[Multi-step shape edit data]
● ● ● ● ●
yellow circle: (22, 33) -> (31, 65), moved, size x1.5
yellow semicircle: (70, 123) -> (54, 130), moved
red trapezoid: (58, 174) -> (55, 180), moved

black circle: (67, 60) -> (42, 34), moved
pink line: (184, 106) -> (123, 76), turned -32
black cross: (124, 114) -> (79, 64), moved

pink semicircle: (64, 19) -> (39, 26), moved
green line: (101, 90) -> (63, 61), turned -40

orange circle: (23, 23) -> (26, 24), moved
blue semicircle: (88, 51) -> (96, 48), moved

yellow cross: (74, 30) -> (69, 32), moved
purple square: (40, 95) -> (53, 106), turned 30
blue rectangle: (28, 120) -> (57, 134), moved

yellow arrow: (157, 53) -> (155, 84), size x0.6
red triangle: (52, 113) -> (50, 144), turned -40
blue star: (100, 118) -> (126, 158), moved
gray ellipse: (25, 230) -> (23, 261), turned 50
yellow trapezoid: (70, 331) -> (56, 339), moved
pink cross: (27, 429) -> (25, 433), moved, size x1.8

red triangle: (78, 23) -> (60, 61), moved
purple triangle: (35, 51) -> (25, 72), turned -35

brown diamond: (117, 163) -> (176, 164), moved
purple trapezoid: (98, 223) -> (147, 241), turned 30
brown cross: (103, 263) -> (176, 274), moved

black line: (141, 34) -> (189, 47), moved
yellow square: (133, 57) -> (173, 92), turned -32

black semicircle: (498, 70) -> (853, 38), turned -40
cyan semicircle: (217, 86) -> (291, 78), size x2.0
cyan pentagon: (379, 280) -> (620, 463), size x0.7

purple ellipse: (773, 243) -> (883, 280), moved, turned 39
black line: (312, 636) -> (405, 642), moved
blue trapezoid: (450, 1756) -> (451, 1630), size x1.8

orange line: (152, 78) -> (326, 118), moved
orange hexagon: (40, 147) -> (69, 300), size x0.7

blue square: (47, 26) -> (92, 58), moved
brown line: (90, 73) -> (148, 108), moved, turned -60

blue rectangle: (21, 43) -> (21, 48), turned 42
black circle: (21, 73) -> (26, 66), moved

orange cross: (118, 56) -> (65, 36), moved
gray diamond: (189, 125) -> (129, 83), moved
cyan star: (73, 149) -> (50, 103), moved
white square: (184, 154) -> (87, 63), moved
● ● ● ● ●
- What is needed: When a line of the data above holds the string "cyan", count it, and reply with the resulting number only.

- Result of the task: 3